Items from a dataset
# # # # #

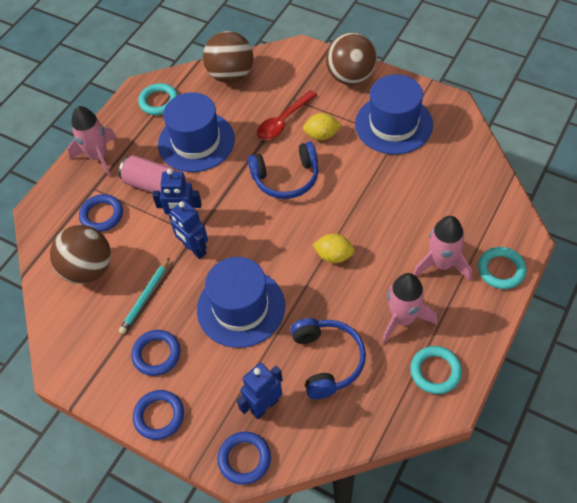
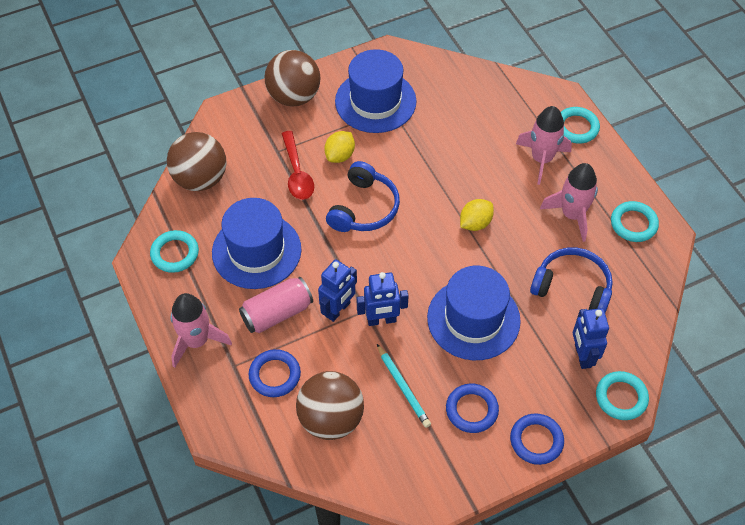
camera: 60 degrees left, 0 degrees up
blue ring [217,432,271,485] -> turquoise ring [596,371,649,420]

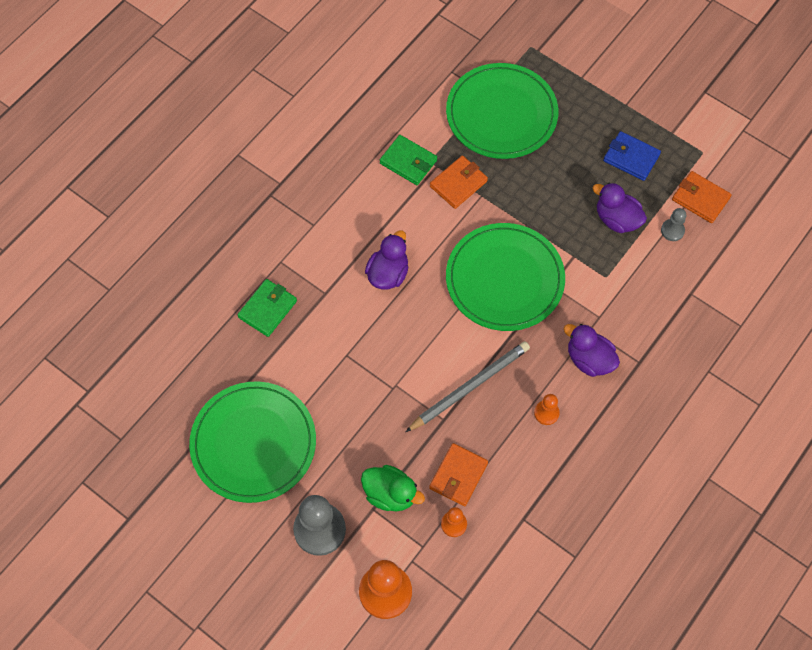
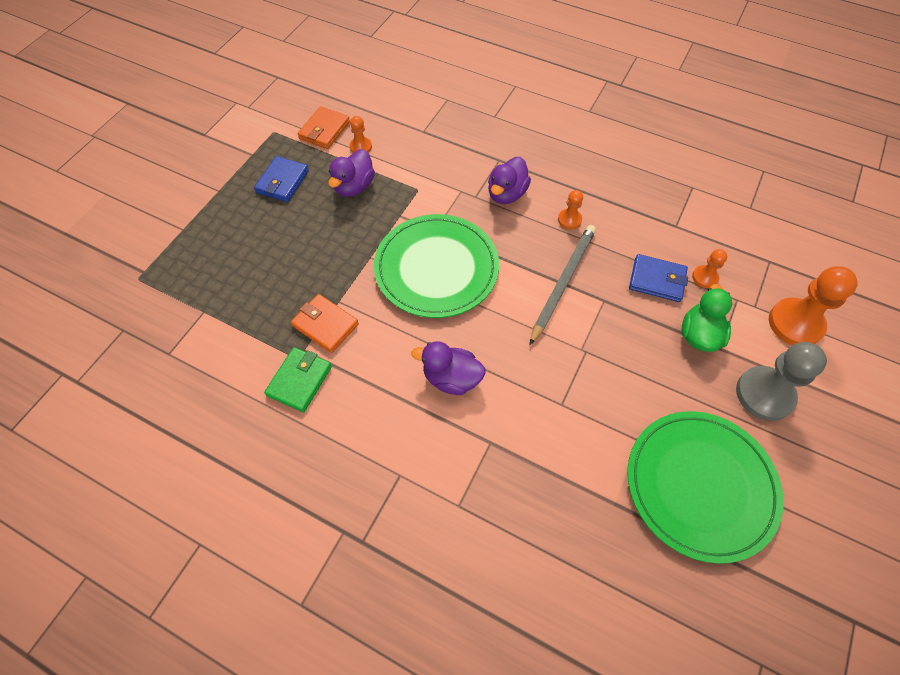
camera: 100 degrees left, 5 degrees down
green wallet [237,279,297,337] -> none
grey pencil [406,341,530,432] -> grey pencil turned 75 degrees clockwise [530,225,596,345]
orange wallet [429,443,488,506] -> blue wallet [629,254,688,302]
green plate [446,63,558,159] -> none
grey pawn [661,208,686,241] -> orange pawn [350,116,372,153]

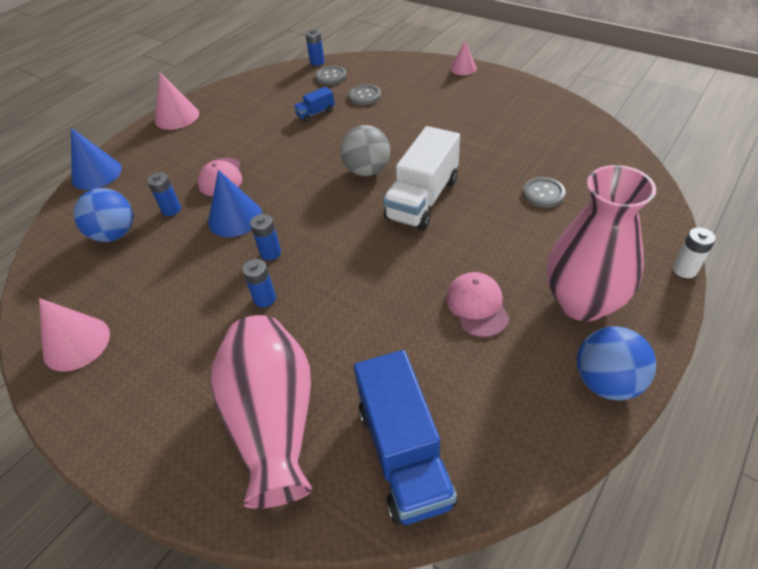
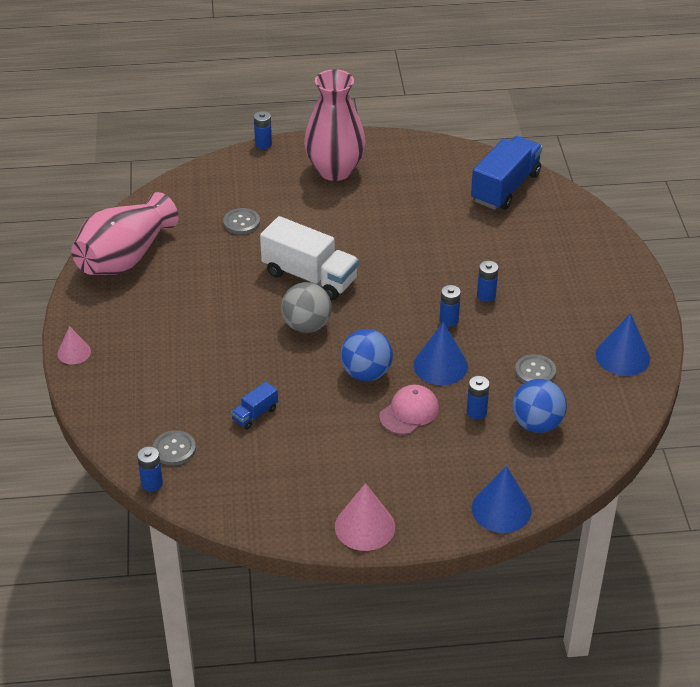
camera: 135 degrees left, 5 degrees down
pink cone [39,298,110,371] -> blue cone [595,313,650,376]
pink vase [210,315,313,509] -> pink vase moved to [71,192,179,275]
blue truck [294,87,335,122] -> blue truck turned 120 degrees clockwise [231,381,278,429]
grey button [348,84,381,105] -> grey button moved to [515,354,556,383]
white truck [383,126,460,230] -> white truck turned 45 degrees clockwise [260,216,359,300]
pink cap [446,272,510,337] -> none
blue ball [577,326,656,400] -> blue ball moved to [340,329,393,381]
white battery [673,228,716,278] -> blue battery [254,111,272,149]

# # # # #

**About this exercise:**
Restate the records above exactly, less any pictures.

**Answer space:**
camera: 60 degrees left, 0 degrees up
blue ring [217,432,271,485] -> turquoise ring [596,371,649,420]

camera: 100 degrees left, 5 degrees down
green wallet [237,279,297,337] -> none
grey pencil [406,341,530,432] -> grey pencil turned 75 degrees clockwise [530,225,596,345]
orange wallet [429,443,488,506] -> blue wallet [629,254,688,302]
green plate [446,63,558,159] -> none
grey pawn [661,208,686,241] -> orange pawn [350,116,372,153]

camera: 135 degrees left, 5 degrees down
pink cone [39,298,110,371] -> blue cone [595,313,650,376]
pink vase [210,315,313,509] -> pink vase moved to [71,192,179,275]
blue truck [294,87,335,122] -> blue truck turned 120 degrees clockwise [231,381,278,429]
grey button [348,84,381,105] -> grey button moved to [515,354,556,383]
white truck [383,126,460,230] -> white truck turned 45 degrees clockwise [260,216,359,300]
pink cap [446,272,510,337] -> none
blue ball [577,326,656,400] -> blue ball moved to [340,329,393,381]
white battery [673,228,716,278] -> blue battery [254,111,272,149]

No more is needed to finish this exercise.